:: Instructions for the task ::
Set down the lines below word for word, everything from the line containing "Can you confirm if white" down to the line containing "At what (x,y)", with both of those included.

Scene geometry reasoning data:
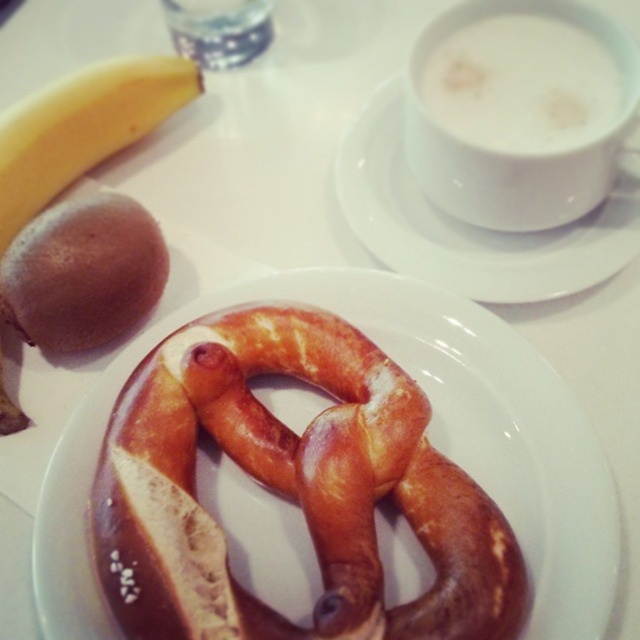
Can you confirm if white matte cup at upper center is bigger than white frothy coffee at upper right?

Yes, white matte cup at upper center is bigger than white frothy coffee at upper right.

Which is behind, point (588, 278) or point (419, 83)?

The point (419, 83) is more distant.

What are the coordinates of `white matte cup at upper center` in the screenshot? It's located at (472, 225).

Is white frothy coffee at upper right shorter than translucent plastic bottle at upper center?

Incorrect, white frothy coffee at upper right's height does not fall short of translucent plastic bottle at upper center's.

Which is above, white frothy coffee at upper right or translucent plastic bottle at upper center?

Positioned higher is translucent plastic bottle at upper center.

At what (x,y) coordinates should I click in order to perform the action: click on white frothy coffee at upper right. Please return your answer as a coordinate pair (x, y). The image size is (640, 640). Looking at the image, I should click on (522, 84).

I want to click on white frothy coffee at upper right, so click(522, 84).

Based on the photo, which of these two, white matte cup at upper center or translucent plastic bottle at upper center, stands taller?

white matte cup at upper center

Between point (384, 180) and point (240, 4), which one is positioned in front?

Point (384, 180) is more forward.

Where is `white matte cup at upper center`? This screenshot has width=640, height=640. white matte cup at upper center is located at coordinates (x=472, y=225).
* * *
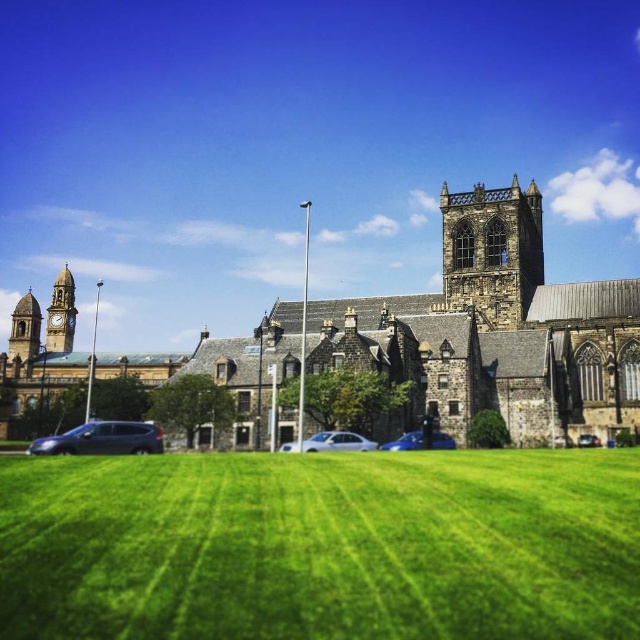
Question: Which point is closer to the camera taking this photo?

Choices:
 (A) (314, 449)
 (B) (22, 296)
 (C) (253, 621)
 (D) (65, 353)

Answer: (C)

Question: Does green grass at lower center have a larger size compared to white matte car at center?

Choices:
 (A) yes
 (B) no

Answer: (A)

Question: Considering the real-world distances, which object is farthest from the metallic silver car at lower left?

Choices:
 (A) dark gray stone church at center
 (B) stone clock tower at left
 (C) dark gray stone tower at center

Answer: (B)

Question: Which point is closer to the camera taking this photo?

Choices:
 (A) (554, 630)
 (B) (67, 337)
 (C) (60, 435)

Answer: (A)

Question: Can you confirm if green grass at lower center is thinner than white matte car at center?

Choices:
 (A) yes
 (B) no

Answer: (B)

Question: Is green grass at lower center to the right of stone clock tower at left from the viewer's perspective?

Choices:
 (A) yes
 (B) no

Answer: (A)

:: Answer space ::
Can you confirm if white matte cup at upper center is bigger than white frothy coffee at upper right?

Yes, white matte cup at upper center is bigger than white frothy coffee at upper right.

Which is behind, point (588, 278) or point (419, 83)?

The point (419, 83) is more distant.

What are the coordinates of `white matte cup at upper center` in the screenshot? It's located at (472, 225).

Is white frothy coffee at upper right shorter than translucent plastic bottle at upper center?

Incorrect, white frothy coffee at upper right's height does not fall short of translucent plastic bottle at upper center's.

Which is above, white frothy coffee at upper right or translucent plastic bottle at upper center?

Positioned higher is translucent plastic bottle at upper center.

At what (x,y) coordinates should I click in order to perform the action: click on white frothy coffee at upper right. Please return your answer as a coordinate pair (x, y). The image size is (640, 640). Looking at the image, I should click on (522, 84).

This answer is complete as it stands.